#### Work order
How do the lines below between the ones holding "camera: 175 degrees left, 5 degrees down" and "(610, 321) = (288, 205): red camera -> none", inclusive, read? Give them again exactly, with no other lines.

#### Dataset records
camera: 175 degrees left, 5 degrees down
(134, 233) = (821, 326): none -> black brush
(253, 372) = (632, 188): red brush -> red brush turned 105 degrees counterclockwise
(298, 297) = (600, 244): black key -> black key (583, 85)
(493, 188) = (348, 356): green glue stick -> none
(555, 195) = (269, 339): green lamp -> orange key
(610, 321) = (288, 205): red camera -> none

...

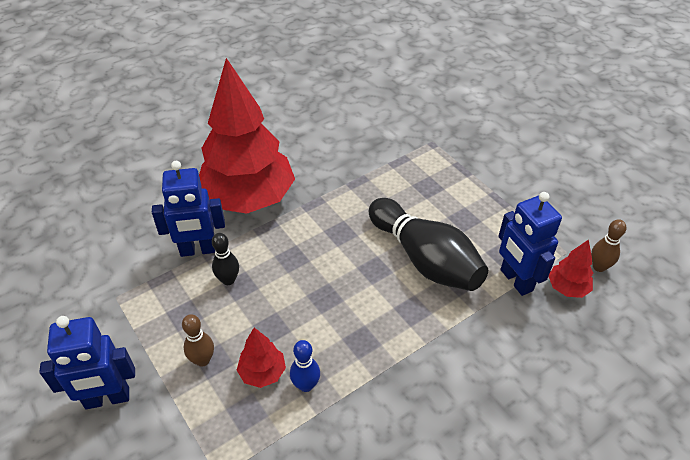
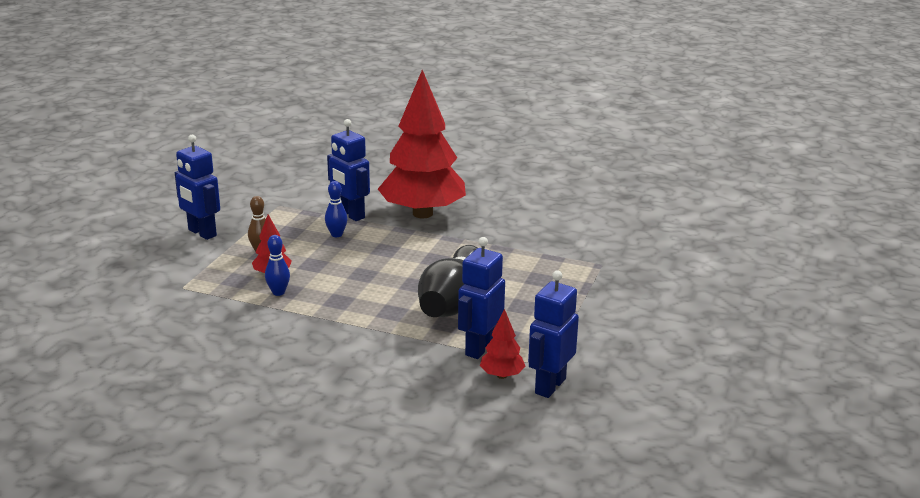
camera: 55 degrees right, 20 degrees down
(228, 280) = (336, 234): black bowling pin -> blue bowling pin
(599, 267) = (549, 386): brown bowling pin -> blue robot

#### Final answer
camera: 175 degrees left, 5 degrees down
(134, 233) = (821, 326): none -> black brush
(253, 372) = (632, 188): red brush -> red brush turned 105 degrees counterclockwise
(298, 297) = (600, 244): black key -> black key (583, 85)
(493, 188) = (348, 356): green glue stick -> none
(555, 195) = (269, 339): green lamp -> orange key
(610, 321) = (288, 205): red camera -> none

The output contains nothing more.